Collected data:
----------
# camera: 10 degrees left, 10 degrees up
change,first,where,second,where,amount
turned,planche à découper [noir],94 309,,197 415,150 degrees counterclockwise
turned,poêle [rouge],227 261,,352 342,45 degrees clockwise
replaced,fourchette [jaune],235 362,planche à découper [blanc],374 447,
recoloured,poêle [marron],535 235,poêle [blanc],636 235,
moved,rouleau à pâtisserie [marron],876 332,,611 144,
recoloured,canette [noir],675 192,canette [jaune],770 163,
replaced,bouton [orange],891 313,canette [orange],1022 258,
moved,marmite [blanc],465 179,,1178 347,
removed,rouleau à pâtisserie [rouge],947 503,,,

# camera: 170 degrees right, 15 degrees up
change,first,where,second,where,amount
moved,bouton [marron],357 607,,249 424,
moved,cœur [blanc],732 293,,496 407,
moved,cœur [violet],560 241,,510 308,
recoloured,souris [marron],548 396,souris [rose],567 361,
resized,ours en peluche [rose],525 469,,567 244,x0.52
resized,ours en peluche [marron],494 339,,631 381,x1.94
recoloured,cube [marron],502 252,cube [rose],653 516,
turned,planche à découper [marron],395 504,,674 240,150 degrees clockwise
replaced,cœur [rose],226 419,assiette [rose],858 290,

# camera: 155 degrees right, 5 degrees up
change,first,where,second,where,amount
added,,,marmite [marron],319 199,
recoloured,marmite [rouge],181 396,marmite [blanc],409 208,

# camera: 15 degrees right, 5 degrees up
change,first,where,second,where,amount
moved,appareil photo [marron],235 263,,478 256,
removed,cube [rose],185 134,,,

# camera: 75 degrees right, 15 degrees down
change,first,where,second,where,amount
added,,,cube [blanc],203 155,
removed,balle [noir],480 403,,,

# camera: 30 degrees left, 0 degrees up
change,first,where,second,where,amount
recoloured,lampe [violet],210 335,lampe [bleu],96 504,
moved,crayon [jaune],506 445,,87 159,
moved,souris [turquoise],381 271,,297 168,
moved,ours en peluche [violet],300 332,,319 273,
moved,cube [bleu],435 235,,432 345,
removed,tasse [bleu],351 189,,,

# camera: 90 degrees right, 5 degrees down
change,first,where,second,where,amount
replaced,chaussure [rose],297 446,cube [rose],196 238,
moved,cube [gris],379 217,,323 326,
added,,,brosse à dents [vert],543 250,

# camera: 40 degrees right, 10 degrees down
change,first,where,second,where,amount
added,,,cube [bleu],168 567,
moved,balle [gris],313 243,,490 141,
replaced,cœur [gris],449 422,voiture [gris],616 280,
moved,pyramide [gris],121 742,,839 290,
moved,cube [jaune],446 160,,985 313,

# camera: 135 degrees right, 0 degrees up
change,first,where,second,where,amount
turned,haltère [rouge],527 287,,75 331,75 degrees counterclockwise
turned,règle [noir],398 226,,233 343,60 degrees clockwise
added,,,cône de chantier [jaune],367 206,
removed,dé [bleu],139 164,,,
----------
Could you restate all of the lines above without altering a single word?

* _Answer section_
# camera: 10 degrees left, 10 degrees up
change,first,where,second,where,amount
turned,planche à découper [noir],94 309,,197 415,150 degrees counterclockwise
turned,poêle [rouge],227 261,,352 342,45 degrees clockwise
replaced,fourchette [jaune],235 362,planche à découper [blanc],374 447,
recoloured,poêle [marron],535 235,poêle [blanc],636 235,
moved,rouleau à pâtisserie [marron],876 332,,611 144,
recoloured,canette [noir],675 192,canette [jaune],770 163,
replaced,bouton [orange],891 313,canette [orange],1022 258,
moved,marmite [blanc],465 179,,1178 347,
removed,rouleau à pâtisserie [rouge],947 503,,,

# camera: 170 degrees right, 15 degrees up
change,first,where,second,where,amount
moved,bouton [marron],357 607,,249 424,
moved,cœur [blanc],732 293,,496 407,
moved,cœur [violet],560 241,,510 308,
recoloured,souris [marron],548 396,souris [rose],567 361,
resized,ours en peluche [rose],525 469,,567 244,x0.52
resized,ours en peluche [marron],494 339,,631 381,x1.94
recoloured,cube [marron],502 252,cube [rose],653 516,
turned,planche à découper [marron],395 504,,674 240,150 degrees clockwise
replaced,cœur [rose],226 419,assiette [rose],858 290,

# camera: 155 degrees right, 5 degrees up
change,first,where,second,where,amount
added,,,marmite [marron],319 199,
recoloured,marmite [rouge],181 396,marmite [blanc],409 208,

# camera: 15 degrees right, 5 degrees up
change,first,where,second,where,amount
moved,appareil photo [marron],235 263,,478 256,
removed,cube [rose],185 134,,,

# camera: 75 degrees right, 15 degrees down
change,first,where,second,where,amount
added,,,cube [blanc],203 155,
removed,balle [noir],480 403,,,

# camera: 30 degrees left, 0 degrees up
change,first,where,second,where,amount
recoloured,lampe [violet],210 335,lampe [bleu],96 504,
moved,crayon [jaune],506 445,,87 159,
moved,souris [turquoise],381 271,,297 168,
moved,ours en peluche [violet],300 332,,319 273,
moved,cube [bleu],435 235,,432 345,
removed,tasse [bleu],351 189,,,

# camera: 90 degrees right, 5 degrees down
change,first,where,second,where,amount
replaced,chaussure [rose],297 446,cube [rose],196 238,
moved,cube [gris],379 217,,323 326,
added,,,brosse à dents [vert],543 250,

# camera: 40 degrees right, 10 degrees down
change,first,where,second,where,amount
added,,,cube [bleu],168 567,
moved,balle [gris],313 243,,490 141,
replaced,cœur [gris],449 422,voiture [gris],616 280,
moved,pyramide [gris],121 742,,839 290,
moved,cube [jaune],446 160,,985 313,

# camera: 135 degrees right, 0 degrees up
change,first,where,second,where,amount
turned,haltère [rouge],527 287,,75 331,75 degrees counterclockwise
turned,règle [noir],398 226,,233 343,60 degrees clockwise
added,,,cône de chantier [jaune],367 206,
removed,dé [bleu],139 164,,,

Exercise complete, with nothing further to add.